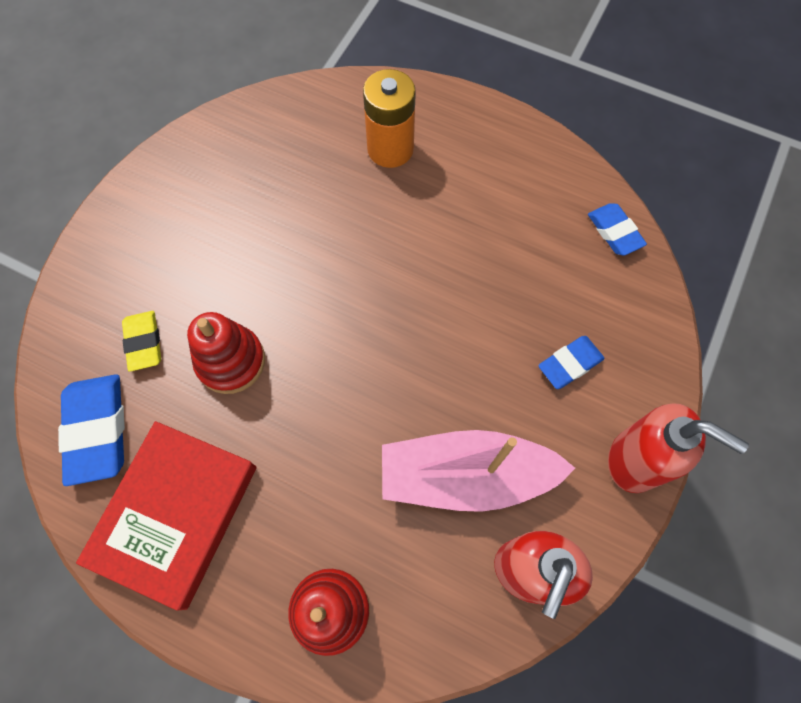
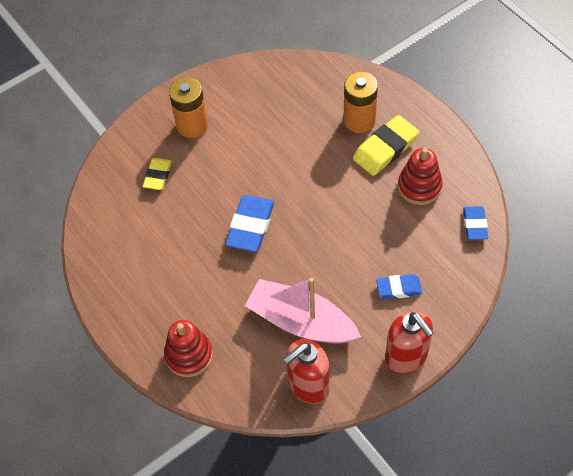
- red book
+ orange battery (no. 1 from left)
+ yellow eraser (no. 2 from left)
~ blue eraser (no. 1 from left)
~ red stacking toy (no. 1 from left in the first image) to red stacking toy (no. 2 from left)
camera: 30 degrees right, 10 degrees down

━━━━

*Assigned task:*
Go through the entries above and copy every line containing "eraser".

*Your solution:*
+ yellow eraser (no. 2 from left)
~ blue eraser (no. 1 from left)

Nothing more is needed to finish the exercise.